Colored object listings:
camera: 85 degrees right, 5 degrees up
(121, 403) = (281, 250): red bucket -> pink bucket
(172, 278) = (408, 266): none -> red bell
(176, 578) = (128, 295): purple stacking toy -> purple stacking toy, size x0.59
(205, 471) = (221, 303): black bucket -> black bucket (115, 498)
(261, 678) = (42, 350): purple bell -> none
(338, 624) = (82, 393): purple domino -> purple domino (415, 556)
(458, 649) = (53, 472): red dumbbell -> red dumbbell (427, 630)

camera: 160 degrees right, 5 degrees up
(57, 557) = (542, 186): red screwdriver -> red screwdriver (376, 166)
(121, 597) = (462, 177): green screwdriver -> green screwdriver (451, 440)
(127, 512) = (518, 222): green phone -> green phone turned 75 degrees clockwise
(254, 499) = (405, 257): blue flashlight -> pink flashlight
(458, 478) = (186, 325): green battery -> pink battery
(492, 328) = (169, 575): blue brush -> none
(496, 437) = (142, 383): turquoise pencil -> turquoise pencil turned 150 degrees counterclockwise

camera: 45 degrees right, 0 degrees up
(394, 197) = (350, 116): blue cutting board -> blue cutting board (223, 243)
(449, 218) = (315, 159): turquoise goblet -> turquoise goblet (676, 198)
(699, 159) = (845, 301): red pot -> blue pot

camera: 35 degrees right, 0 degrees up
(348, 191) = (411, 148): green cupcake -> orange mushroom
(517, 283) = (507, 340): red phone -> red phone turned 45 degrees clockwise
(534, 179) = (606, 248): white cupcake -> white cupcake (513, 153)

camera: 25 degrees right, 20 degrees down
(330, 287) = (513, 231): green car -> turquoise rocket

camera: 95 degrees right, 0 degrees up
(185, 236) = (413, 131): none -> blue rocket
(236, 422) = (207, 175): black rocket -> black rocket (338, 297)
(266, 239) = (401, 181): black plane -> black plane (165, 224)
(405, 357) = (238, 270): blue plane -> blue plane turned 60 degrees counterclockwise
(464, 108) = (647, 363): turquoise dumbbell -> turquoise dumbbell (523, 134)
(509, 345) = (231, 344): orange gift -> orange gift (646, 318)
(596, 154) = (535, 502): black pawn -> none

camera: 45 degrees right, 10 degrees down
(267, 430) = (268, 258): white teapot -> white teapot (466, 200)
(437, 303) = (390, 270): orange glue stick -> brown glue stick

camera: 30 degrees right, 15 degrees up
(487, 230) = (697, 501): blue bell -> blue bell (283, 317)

Your instructions: This exercise calls for every record to be restated word for word.

Response box:
camera: 85 degrees right, 5 degrees up
(121, 403) = (281, 250): red bucket -> pink bucket
(172, 278) = (408, 266): none -> red bell
(176, 578) = (128, 295): purple stacking toy -> purple stacking toy, size x0.59
(205, 471) = (221, 303): black bucket -> black bucket (115, 498)
(261, 678) = (42, 350): purple bell -> none
(338, 624) = (82, 393): purple domino -> purple domino (415, 556)
(458, 649) = (53, 472): red dumbbell -> red dumbbell (427, 630)

camera: 160 degrees right, 5 degrees up
(57, 557) = (542, 186): red screwdriver -> red screwdriver (376, 166)
(121, 597) = (462, 177): green screwdriver -> green screwdriver (451, 440)
(127, 512) = (518, 222): green phone -> green phone turned 75 degrees clockwise
(254, 499) = (405, 257): blue flashlight -> pink flashlight
(458, 478) = (186, 325): green battery -> pink battery
(492, 328) = (169, 575): blue brush -> none
(496, 437) = (142, 383): turquoise pencil -> turquoise pencil turned 150 degrees counterclockwise

camera: 45 degrees right, 0 degrees up
(394, 197) = (350, 116): blue cutting board -> blue cutting board (223, 243)
(449, 218) = (315, 159): turquoise goblet -> turquoise goblet (676, 198)
(699, 159) = (845, 301): red pot -> blue pot

camera: 35 degrees right, 0 degrees up
(348, 191) = (411, 148): green cupcake -> orange mushroom
(517, 283) = (507, 340): red phone -> red phone turned 45 degrees clockwise
(534, 179) = (606, 248): white cupcake -> white cupcake (513, 153)

camera: 25 degrees right, 20 degrees down
(330, 287) = (513, 231): green car -> turquoise rocket

camera: 95 degrees right, 0 degrees up
(185, 236) = (413, 131): none -> blue rocket
(236, 422) = (207, 175): black rocket -> black rocket (338, 297)
(266, 239) = (401, 181): black plane -> black plane (165, 224)
(405, 357) = (238, 270): blue plane -> blue plane turned 60 degrees counterclockwise
(464, 108) = (647, 363): turquoise dumbbell -> turquoise dumbbell (523, 134)
(509, 345) = (231, 344): orange gift -> orange gift (646, 318)
(596, 154) = (535, 502): black pawn -> none

camera: 45 degrees right, 10 degrees down
(267, 430) = (268, 258): white teapot -> white teapot (466, 200)
(437, 303) = (390, 270): orange glue stick -> brown glue stick

camera: 30 degrees right, 15 degrees up
(487, 230) = (697, 501): blue bell -> blue bell (283, 317)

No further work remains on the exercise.